### Task requirements
Copy every line below that has the word "bottle" in it.

Collected data entries:
□ □ □ □

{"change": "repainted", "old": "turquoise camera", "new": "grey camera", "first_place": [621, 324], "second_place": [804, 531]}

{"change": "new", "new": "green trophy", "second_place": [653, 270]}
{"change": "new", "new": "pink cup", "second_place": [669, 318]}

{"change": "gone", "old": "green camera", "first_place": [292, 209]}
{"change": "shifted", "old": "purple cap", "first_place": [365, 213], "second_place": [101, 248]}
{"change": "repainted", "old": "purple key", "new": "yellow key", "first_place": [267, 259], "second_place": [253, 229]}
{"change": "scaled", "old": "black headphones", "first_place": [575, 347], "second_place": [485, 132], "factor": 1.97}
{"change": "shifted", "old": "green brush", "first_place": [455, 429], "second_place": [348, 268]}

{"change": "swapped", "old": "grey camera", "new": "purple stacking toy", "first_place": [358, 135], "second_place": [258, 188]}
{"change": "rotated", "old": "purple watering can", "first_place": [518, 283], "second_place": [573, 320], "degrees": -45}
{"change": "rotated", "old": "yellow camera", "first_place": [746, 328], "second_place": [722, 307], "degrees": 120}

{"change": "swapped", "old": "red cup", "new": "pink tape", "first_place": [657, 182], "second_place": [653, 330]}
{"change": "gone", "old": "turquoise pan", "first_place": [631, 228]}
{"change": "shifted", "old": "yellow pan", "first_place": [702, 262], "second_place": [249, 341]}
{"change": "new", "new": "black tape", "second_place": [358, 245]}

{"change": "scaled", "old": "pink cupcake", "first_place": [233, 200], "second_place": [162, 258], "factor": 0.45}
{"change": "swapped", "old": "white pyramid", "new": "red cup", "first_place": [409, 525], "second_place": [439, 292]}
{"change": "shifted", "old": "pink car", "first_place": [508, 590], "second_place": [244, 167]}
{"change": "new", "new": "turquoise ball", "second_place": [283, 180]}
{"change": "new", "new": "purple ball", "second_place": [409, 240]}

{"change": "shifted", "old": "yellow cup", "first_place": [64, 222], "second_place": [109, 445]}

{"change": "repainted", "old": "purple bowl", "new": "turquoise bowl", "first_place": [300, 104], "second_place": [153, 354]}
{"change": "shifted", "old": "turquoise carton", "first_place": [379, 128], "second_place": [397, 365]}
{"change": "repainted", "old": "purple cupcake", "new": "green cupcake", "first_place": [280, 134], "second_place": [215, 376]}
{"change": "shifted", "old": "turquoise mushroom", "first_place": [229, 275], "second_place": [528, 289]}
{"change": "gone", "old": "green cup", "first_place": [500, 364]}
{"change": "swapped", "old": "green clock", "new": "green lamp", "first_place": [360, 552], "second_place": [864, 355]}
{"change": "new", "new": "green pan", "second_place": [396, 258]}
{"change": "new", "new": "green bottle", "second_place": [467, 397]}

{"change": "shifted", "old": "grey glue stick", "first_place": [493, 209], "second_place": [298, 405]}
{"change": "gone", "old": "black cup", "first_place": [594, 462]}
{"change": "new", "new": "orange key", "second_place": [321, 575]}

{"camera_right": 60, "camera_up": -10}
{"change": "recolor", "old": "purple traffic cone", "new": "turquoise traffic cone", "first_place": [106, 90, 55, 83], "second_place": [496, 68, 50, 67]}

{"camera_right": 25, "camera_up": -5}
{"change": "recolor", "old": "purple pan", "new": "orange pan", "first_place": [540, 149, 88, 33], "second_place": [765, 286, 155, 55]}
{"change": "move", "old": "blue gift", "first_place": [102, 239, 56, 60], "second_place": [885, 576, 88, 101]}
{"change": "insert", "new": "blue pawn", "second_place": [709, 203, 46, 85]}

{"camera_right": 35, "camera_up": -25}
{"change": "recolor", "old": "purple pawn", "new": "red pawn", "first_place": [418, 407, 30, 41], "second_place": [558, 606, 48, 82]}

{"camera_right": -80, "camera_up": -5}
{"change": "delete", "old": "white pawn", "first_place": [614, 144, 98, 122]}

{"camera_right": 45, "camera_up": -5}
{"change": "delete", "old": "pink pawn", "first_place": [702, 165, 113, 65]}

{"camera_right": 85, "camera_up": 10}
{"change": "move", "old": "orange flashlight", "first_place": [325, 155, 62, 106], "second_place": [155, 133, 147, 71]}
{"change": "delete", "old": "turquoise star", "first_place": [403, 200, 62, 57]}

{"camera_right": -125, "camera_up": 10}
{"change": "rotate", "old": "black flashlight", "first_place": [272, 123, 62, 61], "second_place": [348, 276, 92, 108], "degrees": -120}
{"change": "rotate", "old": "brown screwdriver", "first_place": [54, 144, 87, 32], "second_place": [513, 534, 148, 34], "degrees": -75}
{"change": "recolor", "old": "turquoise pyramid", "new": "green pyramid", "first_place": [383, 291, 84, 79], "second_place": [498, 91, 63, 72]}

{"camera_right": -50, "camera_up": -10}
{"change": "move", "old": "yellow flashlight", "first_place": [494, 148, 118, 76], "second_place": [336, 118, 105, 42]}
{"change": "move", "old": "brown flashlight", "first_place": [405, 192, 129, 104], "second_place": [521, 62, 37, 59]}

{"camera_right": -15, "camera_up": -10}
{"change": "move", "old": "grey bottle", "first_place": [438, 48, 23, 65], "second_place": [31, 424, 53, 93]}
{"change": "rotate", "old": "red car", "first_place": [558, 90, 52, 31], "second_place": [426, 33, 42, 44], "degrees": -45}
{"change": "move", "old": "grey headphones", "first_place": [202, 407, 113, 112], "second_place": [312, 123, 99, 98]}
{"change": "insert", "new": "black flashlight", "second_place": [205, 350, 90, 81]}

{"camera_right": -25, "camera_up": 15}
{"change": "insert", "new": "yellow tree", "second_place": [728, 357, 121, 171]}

□ □ □ □

### Answer space
{"change": "new", "new": "green bottle", "second_place": [467, 397]}
{"change": "move", "old": "grey bottle", "first_place": [438, 48, 23, 65], "second_place": [31, 424, 53, 93]}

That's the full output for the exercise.